● **The task**
Output all of the data below exactly as given.

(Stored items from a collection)
▬▬▬

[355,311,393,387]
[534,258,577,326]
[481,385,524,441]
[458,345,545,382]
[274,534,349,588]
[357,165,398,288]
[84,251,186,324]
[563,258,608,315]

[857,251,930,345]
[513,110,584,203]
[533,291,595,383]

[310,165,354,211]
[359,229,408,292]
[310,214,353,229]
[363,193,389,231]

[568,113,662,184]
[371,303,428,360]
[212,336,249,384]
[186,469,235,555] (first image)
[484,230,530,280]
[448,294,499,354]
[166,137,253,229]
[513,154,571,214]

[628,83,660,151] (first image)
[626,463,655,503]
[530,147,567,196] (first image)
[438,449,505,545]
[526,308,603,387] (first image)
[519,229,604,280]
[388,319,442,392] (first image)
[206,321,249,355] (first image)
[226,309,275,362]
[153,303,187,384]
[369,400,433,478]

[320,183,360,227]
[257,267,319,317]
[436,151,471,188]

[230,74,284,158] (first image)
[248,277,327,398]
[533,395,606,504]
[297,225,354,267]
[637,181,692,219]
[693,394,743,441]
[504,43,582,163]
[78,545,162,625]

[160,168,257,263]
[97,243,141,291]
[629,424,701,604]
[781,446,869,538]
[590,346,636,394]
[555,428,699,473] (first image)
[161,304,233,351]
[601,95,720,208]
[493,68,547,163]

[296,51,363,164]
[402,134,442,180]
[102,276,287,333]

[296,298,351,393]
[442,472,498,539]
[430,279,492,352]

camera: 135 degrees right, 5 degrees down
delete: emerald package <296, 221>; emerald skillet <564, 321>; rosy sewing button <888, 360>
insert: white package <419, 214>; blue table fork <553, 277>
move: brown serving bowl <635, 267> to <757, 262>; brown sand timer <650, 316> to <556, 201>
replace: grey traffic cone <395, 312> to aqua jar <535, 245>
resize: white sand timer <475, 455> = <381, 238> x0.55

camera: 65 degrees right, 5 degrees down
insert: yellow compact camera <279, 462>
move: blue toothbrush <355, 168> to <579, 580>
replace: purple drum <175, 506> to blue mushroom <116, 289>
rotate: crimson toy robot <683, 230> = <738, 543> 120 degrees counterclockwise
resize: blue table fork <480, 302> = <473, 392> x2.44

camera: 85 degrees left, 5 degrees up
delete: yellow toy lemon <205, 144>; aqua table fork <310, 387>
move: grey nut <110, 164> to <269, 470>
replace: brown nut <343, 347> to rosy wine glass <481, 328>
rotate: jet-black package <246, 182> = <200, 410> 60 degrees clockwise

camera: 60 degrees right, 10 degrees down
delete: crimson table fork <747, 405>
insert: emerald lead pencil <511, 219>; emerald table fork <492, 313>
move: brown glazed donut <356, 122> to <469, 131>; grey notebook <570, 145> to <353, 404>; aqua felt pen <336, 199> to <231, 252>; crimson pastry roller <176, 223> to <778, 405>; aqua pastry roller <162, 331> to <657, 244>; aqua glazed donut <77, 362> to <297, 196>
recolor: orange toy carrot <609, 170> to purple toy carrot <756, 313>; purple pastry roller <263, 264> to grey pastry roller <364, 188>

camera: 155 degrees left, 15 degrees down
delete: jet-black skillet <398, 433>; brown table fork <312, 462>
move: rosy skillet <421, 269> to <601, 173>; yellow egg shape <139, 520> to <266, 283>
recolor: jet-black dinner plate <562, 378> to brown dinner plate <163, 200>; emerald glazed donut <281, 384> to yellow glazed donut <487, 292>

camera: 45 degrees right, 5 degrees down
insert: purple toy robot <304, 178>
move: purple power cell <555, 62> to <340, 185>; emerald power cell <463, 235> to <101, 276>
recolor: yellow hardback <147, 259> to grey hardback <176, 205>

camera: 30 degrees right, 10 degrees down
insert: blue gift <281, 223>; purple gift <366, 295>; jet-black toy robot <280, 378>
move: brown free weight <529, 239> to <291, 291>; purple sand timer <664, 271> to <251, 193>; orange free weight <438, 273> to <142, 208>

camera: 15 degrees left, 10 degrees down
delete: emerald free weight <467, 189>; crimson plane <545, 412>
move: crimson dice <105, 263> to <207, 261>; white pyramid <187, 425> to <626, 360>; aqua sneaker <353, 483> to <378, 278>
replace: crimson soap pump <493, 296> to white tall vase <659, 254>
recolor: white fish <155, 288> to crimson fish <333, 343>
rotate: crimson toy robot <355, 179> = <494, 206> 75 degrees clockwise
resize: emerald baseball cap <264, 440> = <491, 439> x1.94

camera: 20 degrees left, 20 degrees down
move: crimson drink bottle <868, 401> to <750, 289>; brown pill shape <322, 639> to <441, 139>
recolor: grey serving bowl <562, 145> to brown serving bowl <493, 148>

▬▬▬

● **Solution**
[355,311,393,387]
[534,258,577,326]
[481,385,524,441]
[458,345,545,382]
[274,534,349,588]
[357,165,398,288]
[84,251,186,324]
[563,258,608,315]

[857,251,930,345]
[513,110,584,203]
[533,291,595,383]

[310,165,354,211]
[359,229,408,292]
[310,214,353,229]
[363,193,389,231]

[568,113,662,184]
[371,303,428,360]
[212,336,249,384]
[186,469,235,555] (first image)
[484,230,530,280]
[448,294,499,354]
[166,137,253,229]
[513,154,571,214]

[628,83,660,151] (first image)
[626,463,655,503]
[530,147,567,196] (first image)
[438,449,505,545]
[526,308,603,387] (first image)
[519,229,604,280]
[388,319,442,392] (first image)
[206,321,249,355] (first image)
[226,309,275,362]
[153,303,187,384]
[369,400,433,478]

[320,183,360,227]
[257,267,319,317]
[436,151,471,188]

[230,74,284,158] (first image)
[248,277,327,398]
[533,395,606,504]
[297,225,354,267]
[637,181,692,219]
[693,394,743,441]
[504,43,582,163]
[78,545,162,625]

[160,168,257,263]
[97,243,141,291]
[629,424,701,604]
[781,446,869,538]
[590,346,636,394]
[555,428,699,473] (first image)
[161,304,233,351]
[601,95,720,208]
[493,68,547,163]

[296,51,363,164]
[402,134,442,180]
[102,276,287,333]

[296,298,351,393]
[442,472,498,539]
[430,279,492,352]

camera: 135 degrees right, 5 degrees down
delete: emerald package <296, 221>; emerald skillet <564, 321>; rosy sewing button <888, 360>
insert: white package <419, 214>; blue table fork <553, 277>
move: brown serving bowl <635, 267> to <757, 262>; brown sand timer <650, 316> to <556, 201>
replace: grey traffic cone <395, 312> to aqua jar <535, 245>
resize: white sand timer <475, 455> = <381, 238> x0.55

camera: 65 degrees right, 5 degrees down
insert: yellow compact camera <279, 462>
move: blue toothbrush <355, 168> to <579, 580>
replace: purple drum <175, 506> to blue mushroom <116, 289>
rotate: crimson toy robot <683, 230> = <738, 543> 120 degrees counterclockwise
resize: blue table fork <480, 302> = <473, 392> x2.44

camera: 85 degrees left, 5 degrees up
delete: yellow toy lemon <205, 144>; aqua table fork <310, 387>
move: grey nut <110, 164> to <269, 470>
replace: brown nut <343, 347> to rosy wine glass <481, 328>
rotate: jet-black package <246, 182> = <200, 410> 60 degrees clockwise

camera: 60 degrees right, 10 degrees down
delete: crimson table fork <747, 405>
insert: emerald lead pencil <511, 219>; emerald table fork <492, 313>
move: brown glazed donut <356, 122> to <469, 131>; grey notebook <570, 145> to <353, 404>; aqua felt pen <336, 199> to <231, 252>; crimson pastry roller <176, 223> to <778, 405>; aqua pastry roller <162, 331> to <657, 244>; aqua glazed donut <77, 362> to <297, 196>
recolor: orange toy carrot <609, 170> to purple toy carrot <756, 313>; purple pastry roller <263, 264> to grey pastry roller <364, 188>

camera: 155 degrees left, 15 degrees down
delete: jet-black skillet <398, 433>; brown table fork <312, 462>
move: rosy skillet <421, 269> to <601, 173>; yellow egg shape <139, 520> to <266, 283>
recolor: jet-black dinner plate <562, 378> to brown dinner plate <163, 200>; emerald glazed donut <281, 384> to yellow glazed donut <487, 292>

camera: 45 degrees right, 5 degrees down
insert: purple toy robot <304, 178>
move: purple power cell <555, 62> to <340, 185>; emerald power cell <463, 235> to <101, 276>
recolor: yellow hardback <147, 259> to grey hardback <176, 205>

camera: 30 degrees right, 10 degrees down
insert: blue gift <281, 223>; purple gift <366, 295>; jet-black toy robot <280, 378>
move: brown free weight <529, 239> to <291, 291>; purple sand timer <664, 271> to <251, 193>; orange free weight <438, 273> to <142, 208>

camera: 15 degrees left, 10 degrees down
delete: emerald free weight <467, 189>; crimson plane <545, 412>
move: crimson dice <105, 263> to <207, 261>; white pyramid <187, 425> to <626, 360>; aqua sneaker <353, 483> to <378, 278>
replace: crimson soap pump <493, 296> to white tall vase <659, 254>
recolor: white fish <155, 288> to crimson fish <333, 343>
rotate: crimson toy robot <355, 179> = <494, 206> 75 degrees clockwise
resize: emerald baseball cap <264, 440> = <491, 439> x1.94

camera: 20 degrees left, 20 degrees down
move: crimson drink bottle <868, 401> to <750, 289>; brown pill shape <322, 639> to <441, 139>
recolor: grey serving bowl <562, 145> to brown serving bowl <493, 148>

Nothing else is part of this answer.